Try it
Would you please output the lines of the data below from the one containing "(188, 207) = (171, 270): pink" to the end, exactly and with nothing added?

═══ Exercise material

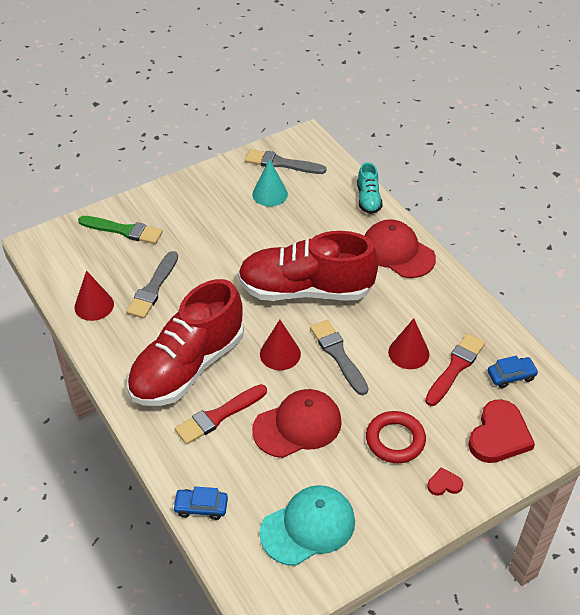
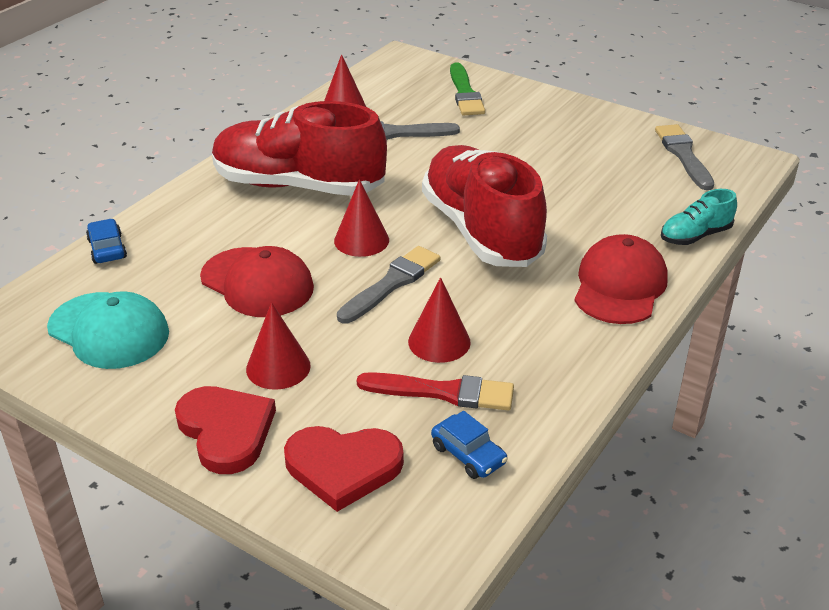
camera: 65 degrees right, 10 degrees down
(219, 416) = (240, 225): red brush -> none
(270, 194) = (620, 162): turquoise cone -> none
(395, 440) = (278, 367): red ring -> red cone
(444, 484) = (226, 431): red heart -> red heart, size x2.15

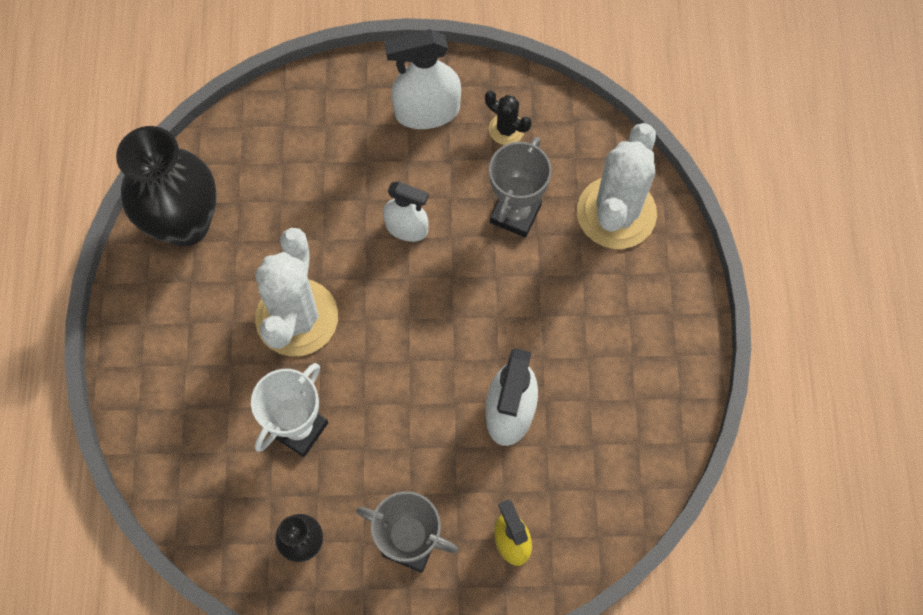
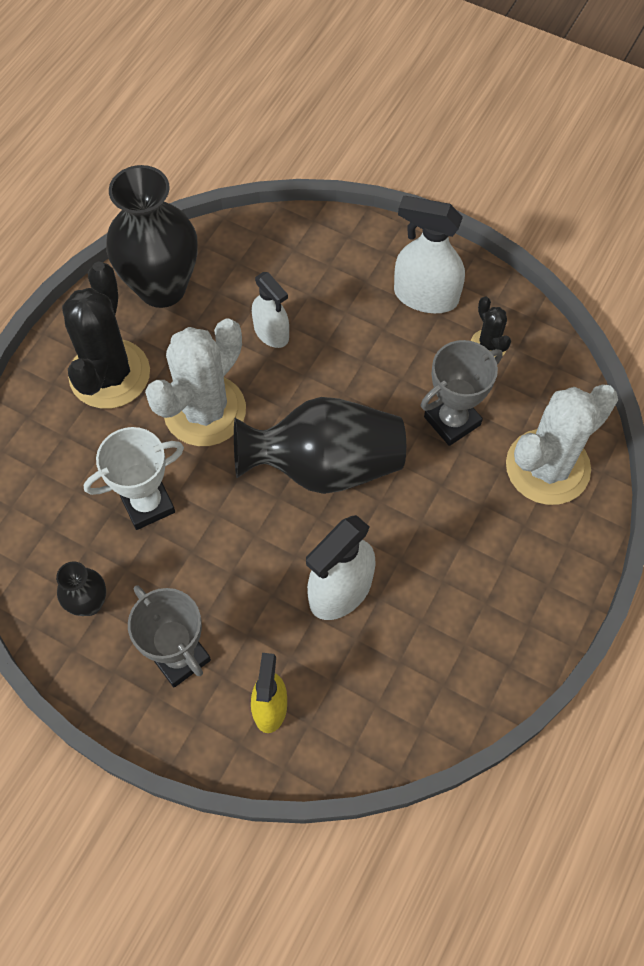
camera: 30 degrees right, 5 degrees down
(189, 330) = (109, 374): none -> black cactus
(407, 228) = (346, 384): white spray bottle -> white spray bottle (271, 333)
(431, 311) = (324, 465): none -> black vase

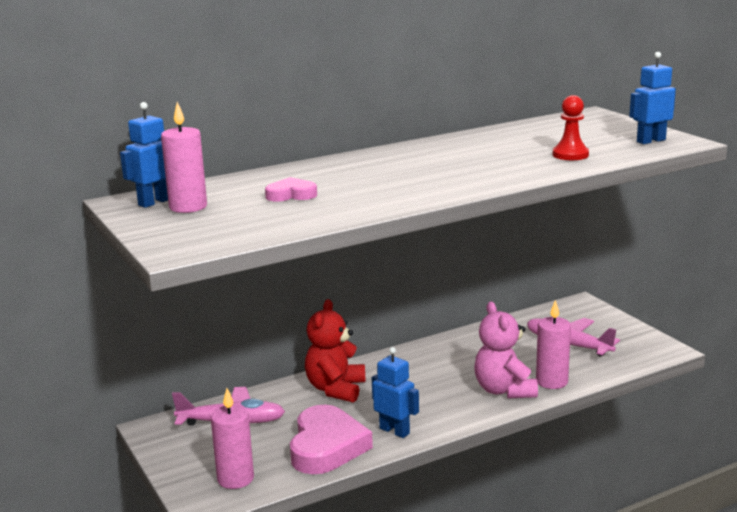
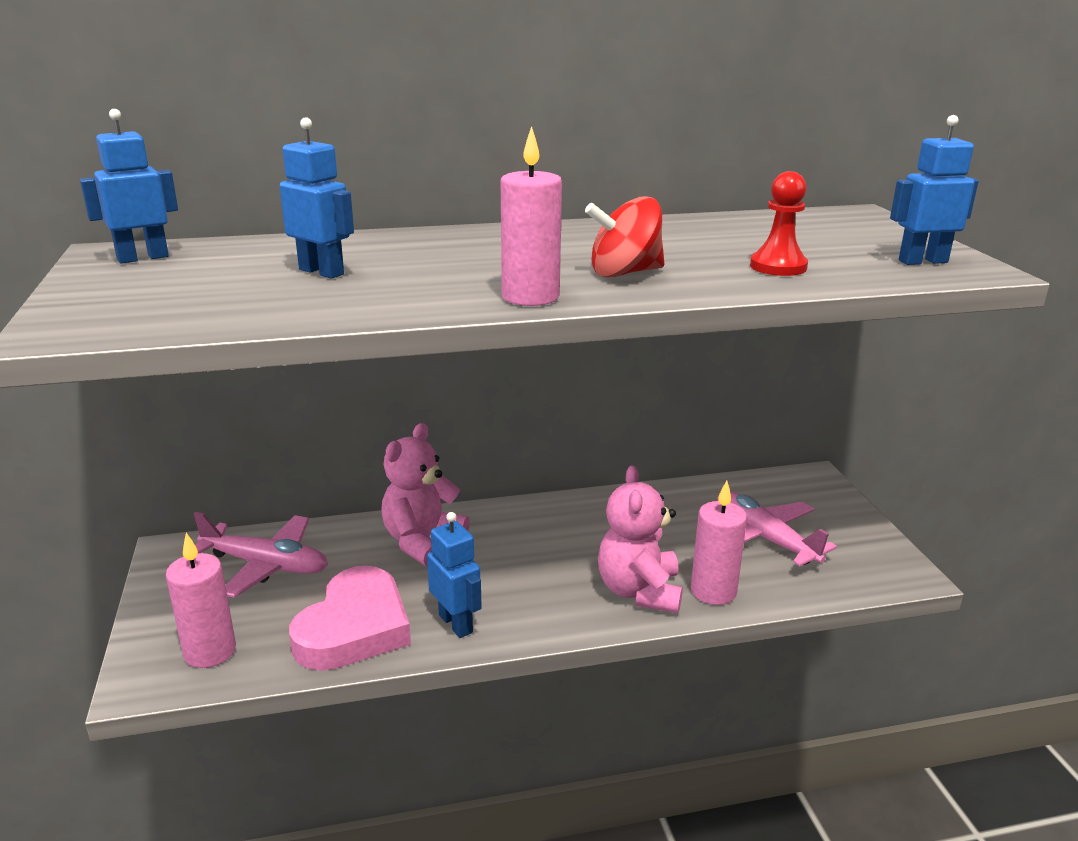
camera: 15 degrees right, 5 degrees up
(188, 207) = (171, 270): pink candle -> pink candle (530, 297)
(291, 195) = (322, 272): pink heart -> blue robot
(336, 389) = (422, 542): red teddy bear -> pink teddy bear
(483, 170) = (624, 273): none -> red spinning top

══════

Solution to this exercise
(188, 207) = (171, 270): pink candle -> pink candle (530, 297)
(291, 195) = (322, 272): pink heart -> blue robot
(336, 389) = (422, 542): red teddy bear -> pink teddy bear
(483, 170) = (624, 273): none -> red spinning top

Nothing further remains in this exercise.